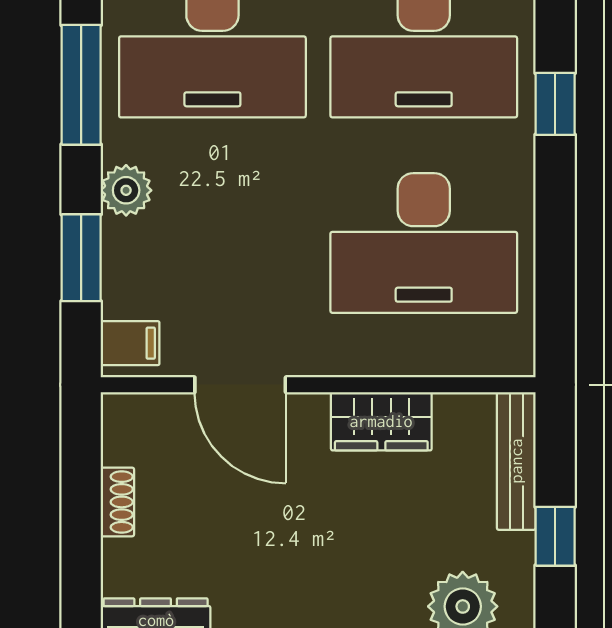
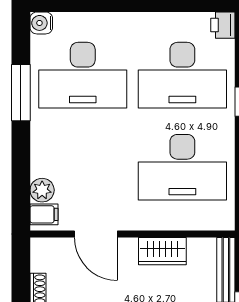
plant: (126, 190) -> (42, 190), moved
window: (81, 258) -> (21, 174), removed

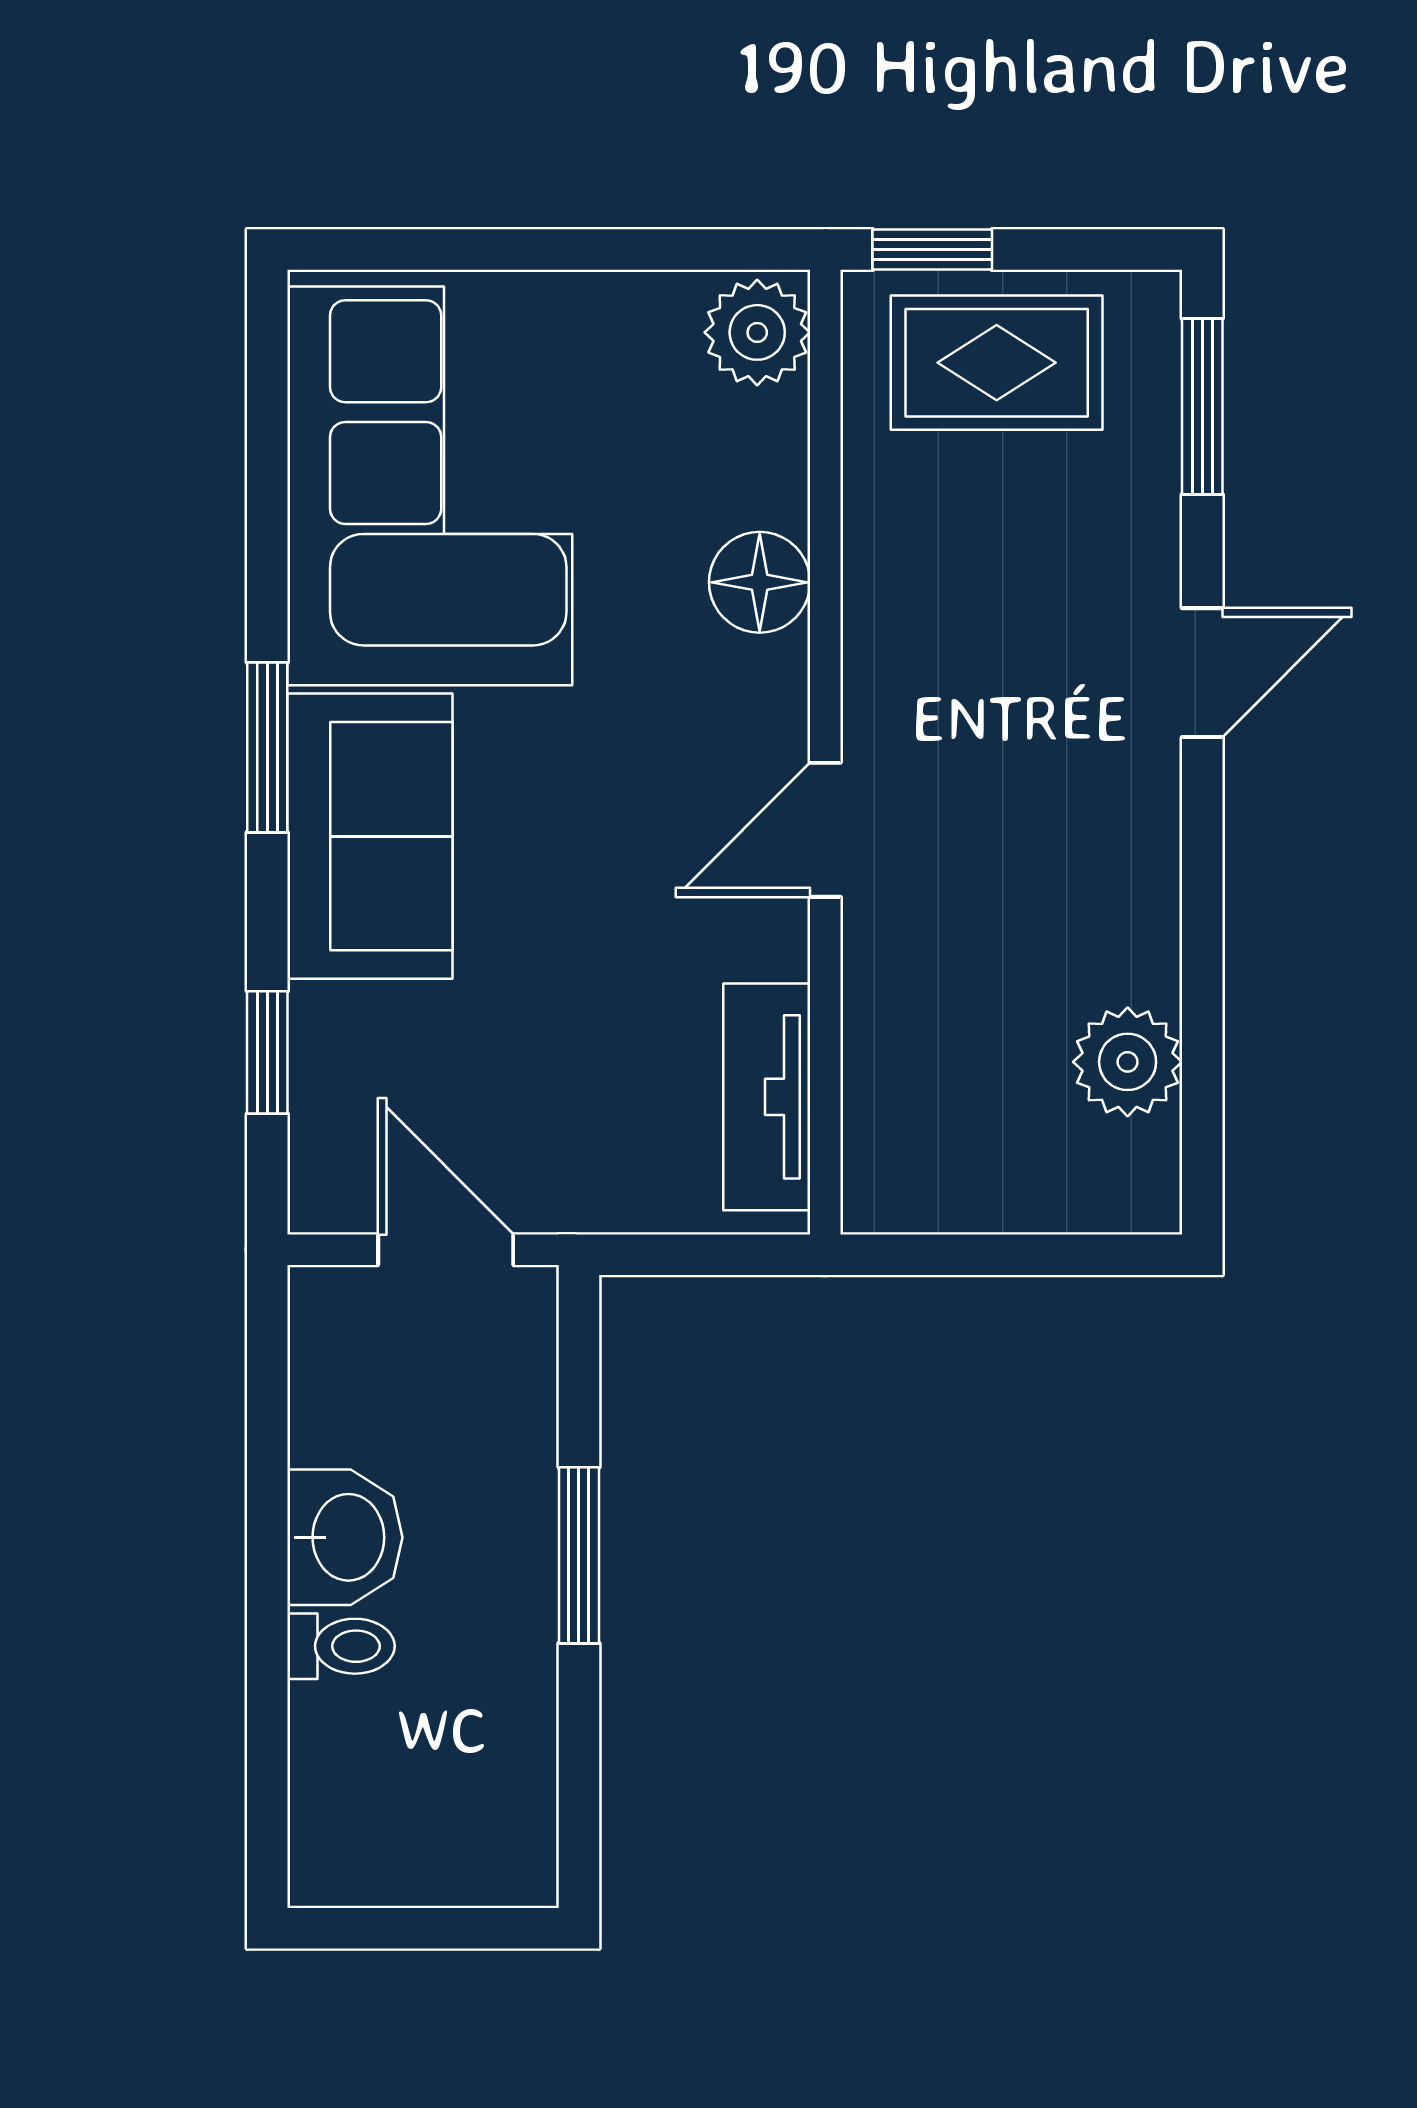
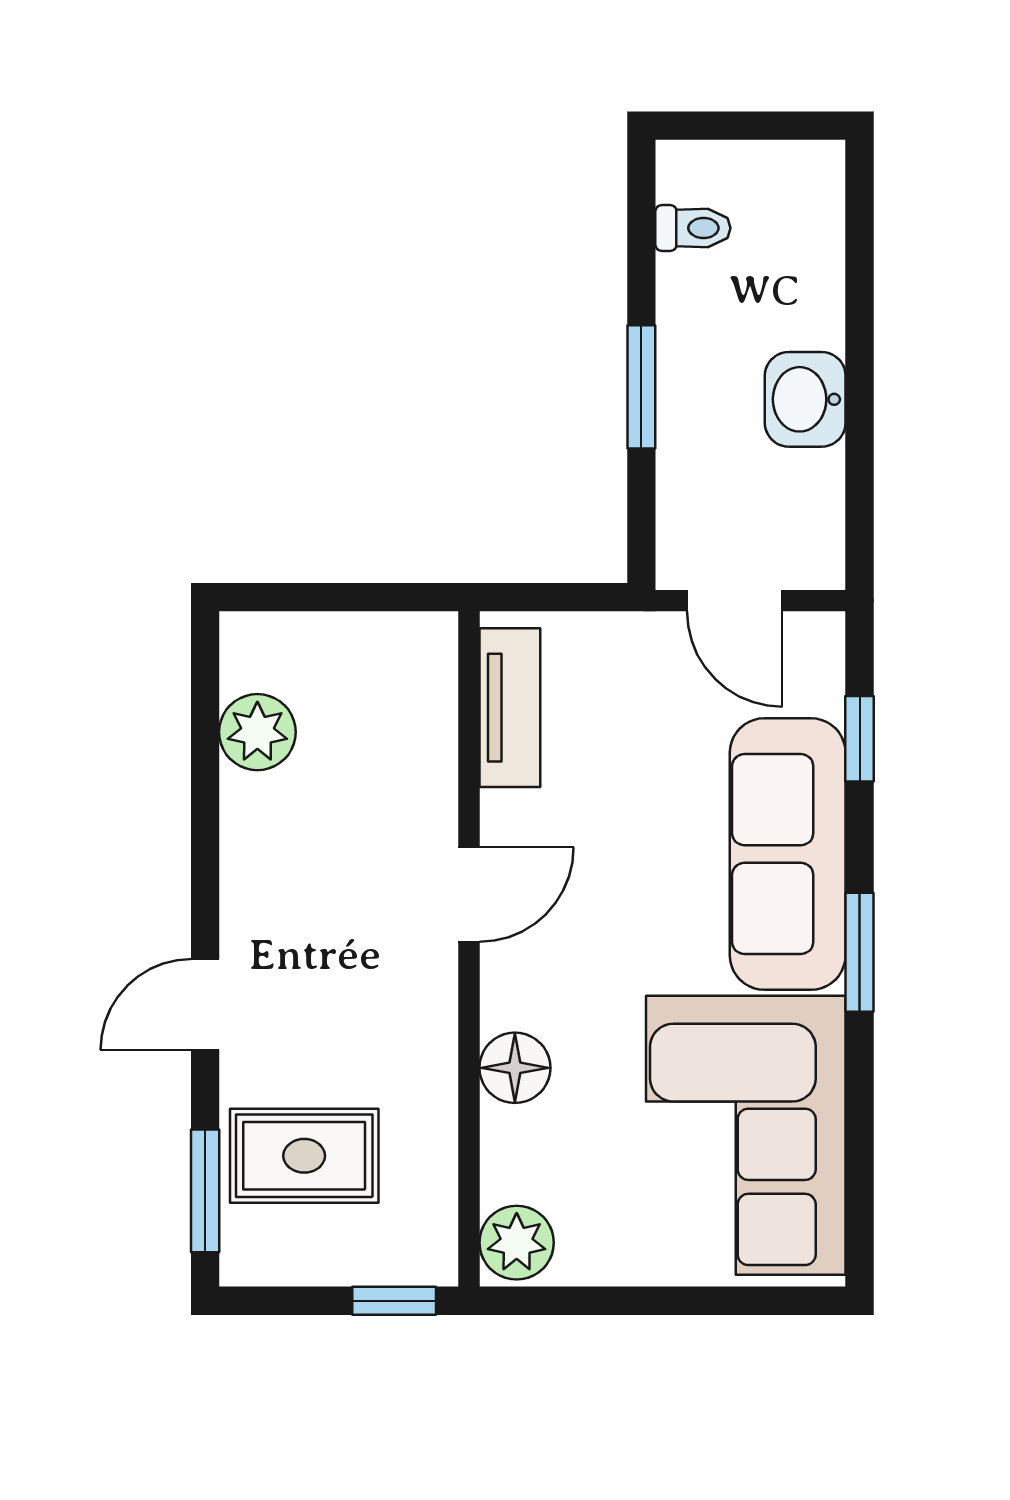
rug: (997, 363) -> (304, 1156), moved
sofa: (370, 836) -> (788, 854), width x1.36
toilet: (341, 1646) -> (693, 228), moved, turned 180

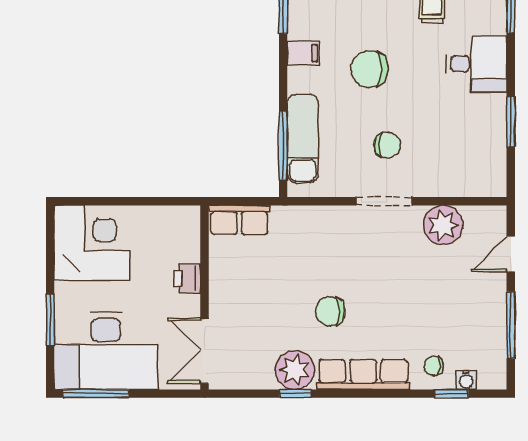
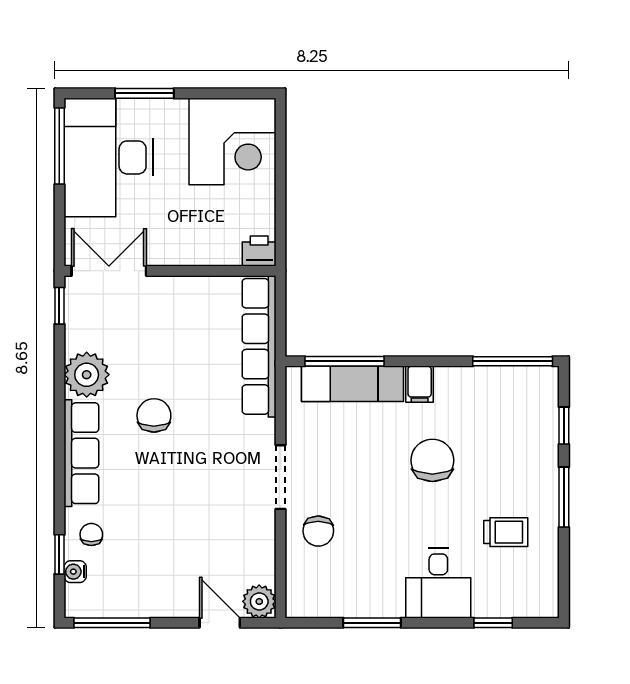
filing cabinet: (303, 53) -> (420, 384), moved
chair: (387, 145) -> (318, 531), moved
row of seats: (239, 220) -> (259, 346), width x2.02
plant: (443, 225) -> (259, 601), moved, width x0.73, depth x0.73
printer: (187, 279) -> (259, 251), moved
window: (511, 325) -> (112, 623), moved
window: (296, 394) -> (59, 306), moved

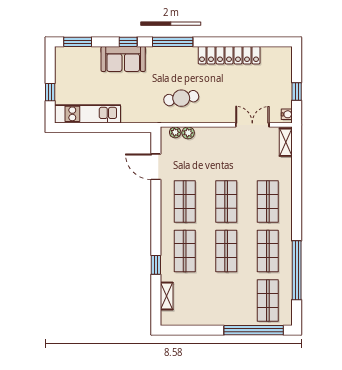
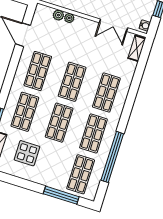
double door: (252, 125) -> (114, 25), swing flipped
plant: (175, 132) -> (69, 18), moved
display table: (201, 296) -> (27, 153), added
window: (254, 330) -> (61, 195), width x0.68

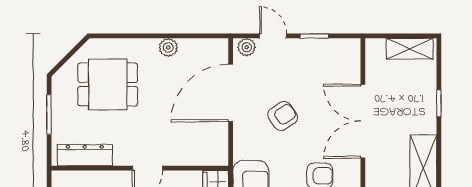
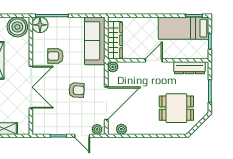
plant: (168, 48) -> (121, 129), moved
armchair: (283, 116) -> (77, 90), turned -143
plant: (219, 157) -> (113, 67), added

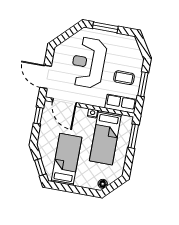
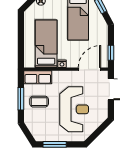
window: (105, 27) -> (55, 144), moved
door: (64, 102) -> (89, 69), hinge flipped
window: (133, 136) -> (21, 50), removed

------

# INSTRUCTIONS FOR THE TASK
Could you repeat exactly the lines from the one containing "plant: (175, 132) -> (69, 18), moved" to the last line of the records, both included, and leave out every picture?

# SOLUTION TO THIS EXERCISE
plant: (175, 132) -> (69, 18), moved
display table: (201, 296) -> (27, 153), added
window: (254, 330) -> (61, 195), width x0.68

plant: (168, 48) -> (121, 129), moved
armchair: (283, 116) -> (77, 90), turned -143
plant: (219, 157) -> (113, 67), added

window: (105, 27) -> (55, 144), moved
door: (64, 102) -> (89, 69), hinge flipped
window: (133, 136) -> (21, 50), removed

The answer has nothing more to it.